§ **Recorded data**:
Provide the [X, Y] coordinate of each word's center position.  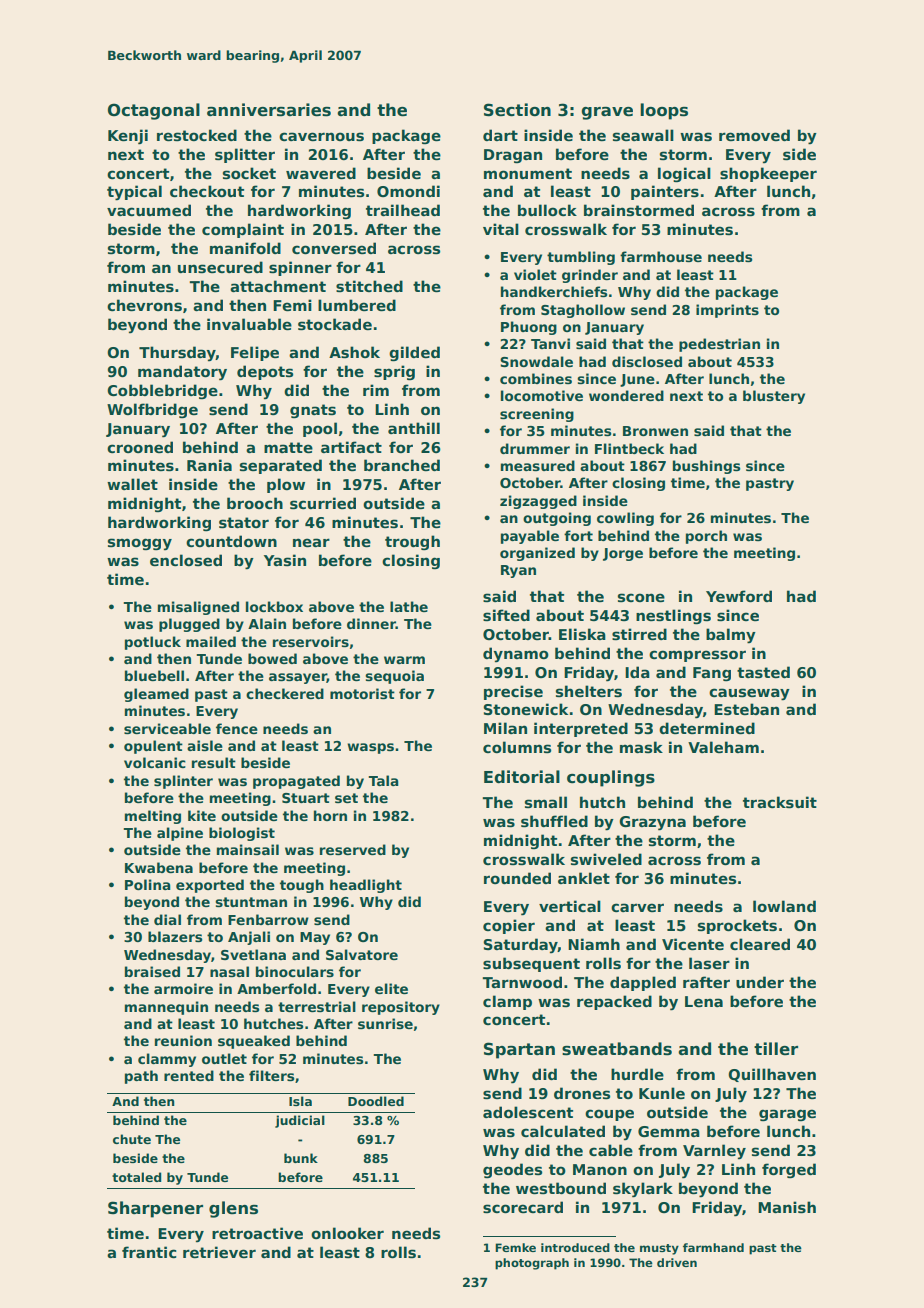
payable [530, 537]
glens [233, 1209]
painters [665, 192]
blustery [774, 397]
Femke [516, 1247]
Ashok [354, 352]
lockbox [274, 606]
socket [249, 173]
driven [677, 1262]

§ **Goal**: Present every line of the data above as a numbered list, omitting any blank lines and leaving out the picture.

§ **Complete response**:
1. Provide the [X, Y] coordinate of each word's center position.  
2. payable [530, 537]
3. glens [233, 1209]
4. painters [665, 192]
5. blustery [774, 397]
6. Femke [516, 1247]
7. Ashok [354, 352]
8. lockbox [274, 606]
9. socket [249, 173]
10. driven [677, 1262]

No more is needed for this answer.